WHAT YOU ARE ASKED TO DO »
Check each line of the material below for "green" and copy those where it appears.

DATASET RECORDS »
--*--

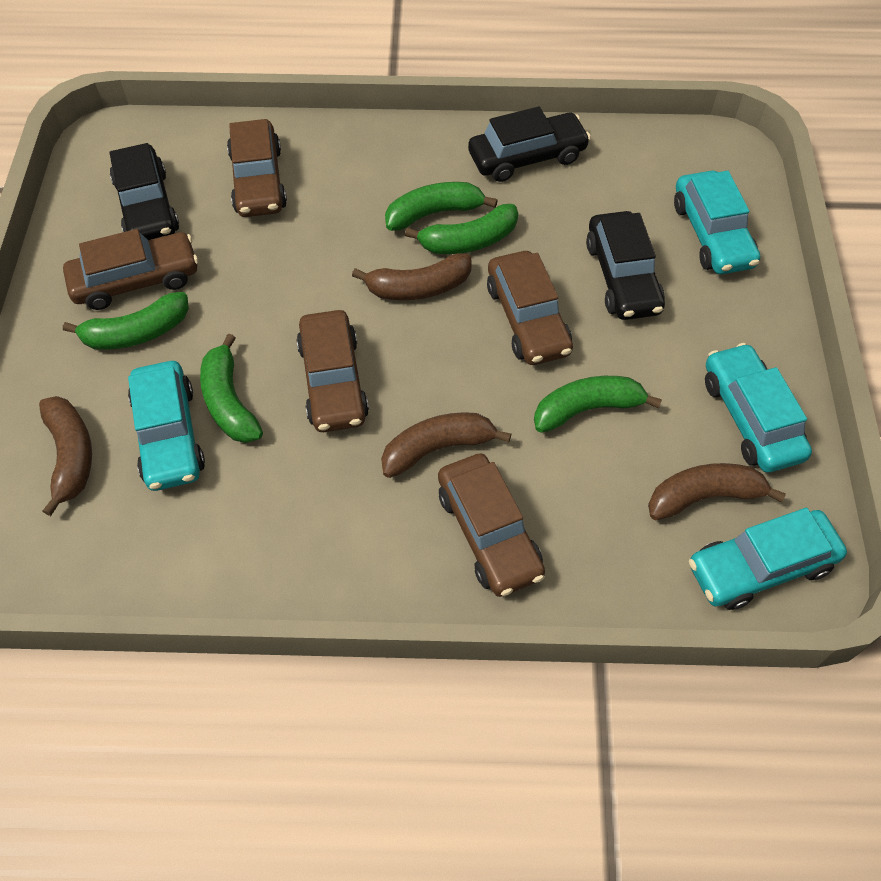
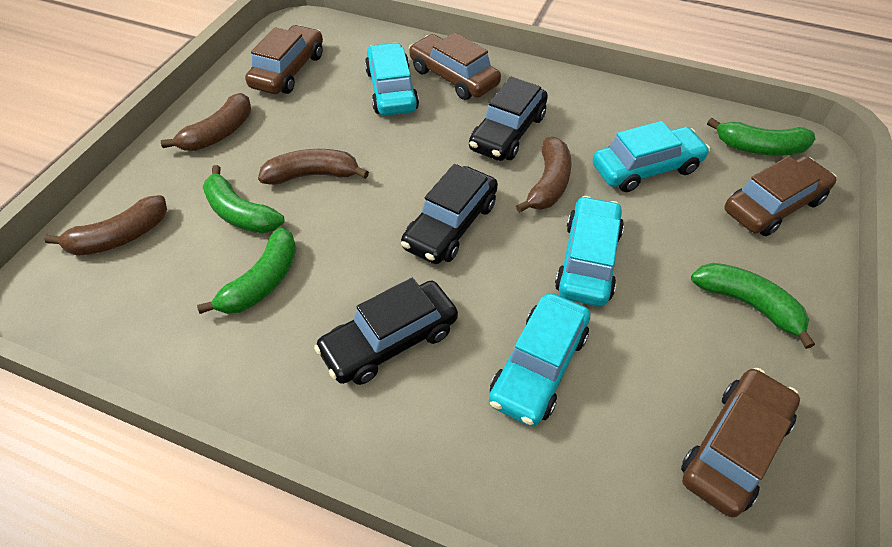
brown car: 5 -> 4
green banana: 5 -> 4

--*--

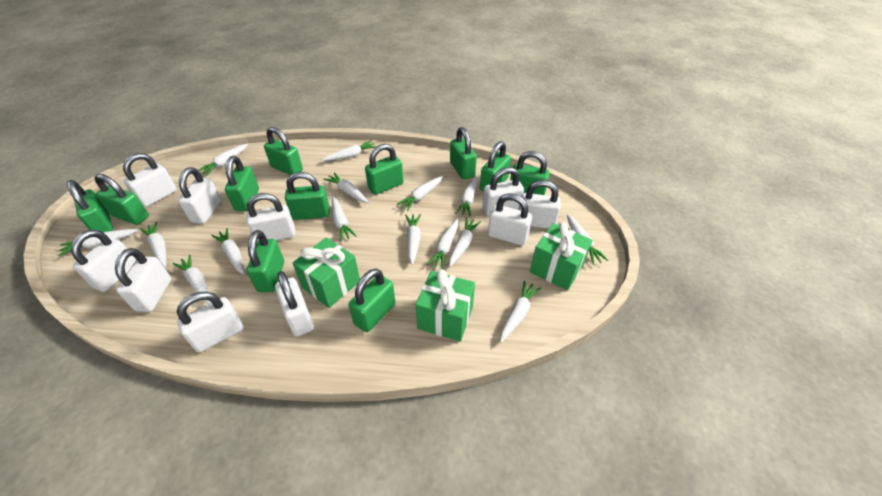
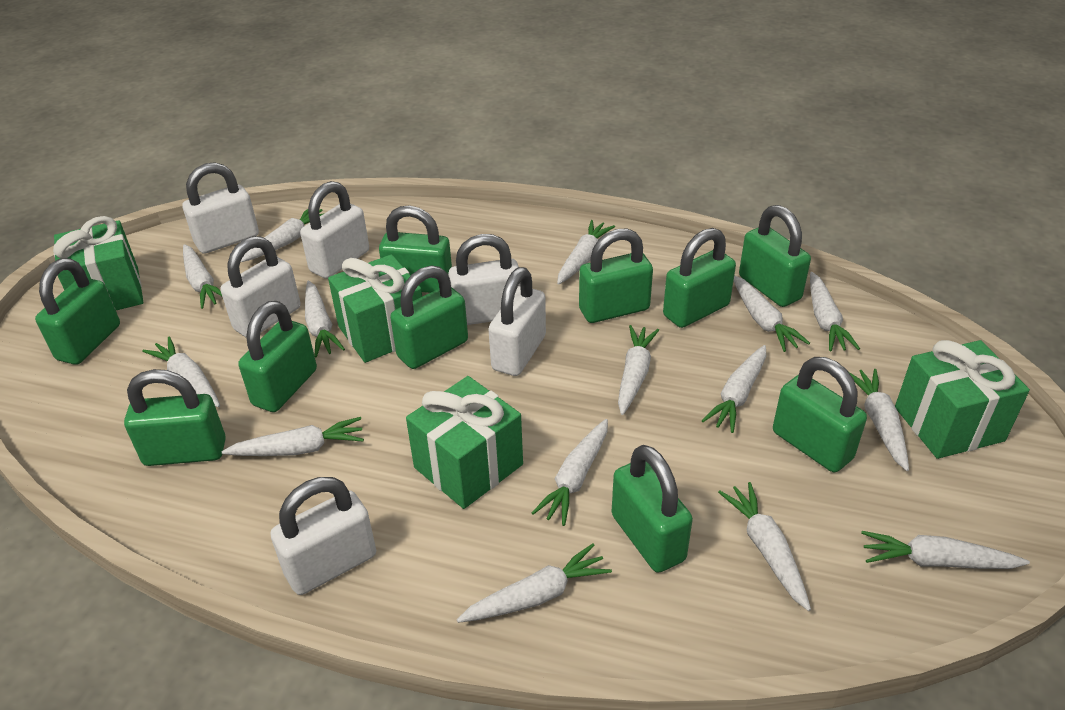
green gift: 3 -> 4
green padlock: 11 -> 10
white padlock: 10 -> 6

--*--

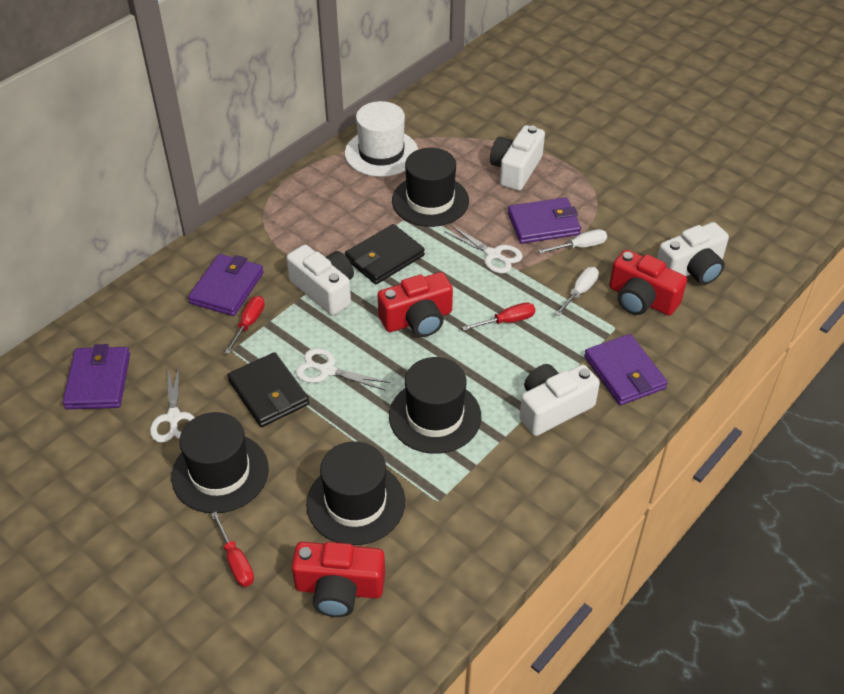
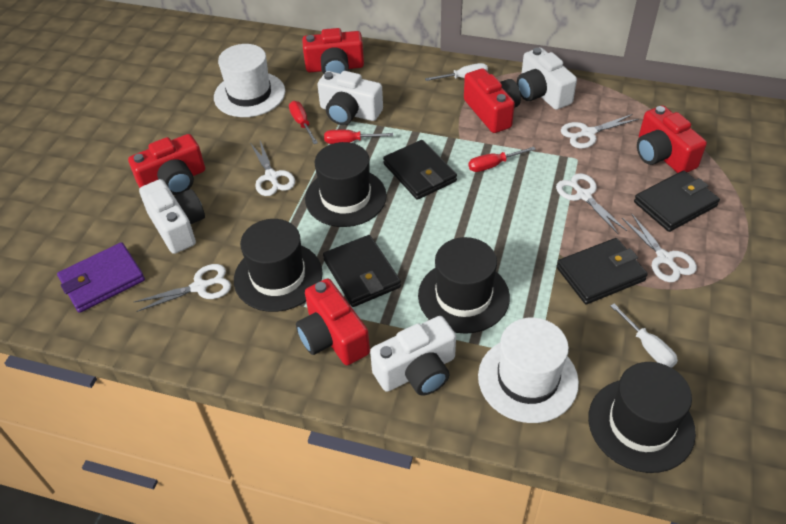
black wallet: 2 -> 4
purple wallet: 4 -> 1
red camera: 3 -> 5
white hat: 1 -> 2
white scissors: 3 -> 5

--*--

RESPONSE »
green banana: 5 -> 4
green gift: 3 -> 4
green padlock: 11 -> 10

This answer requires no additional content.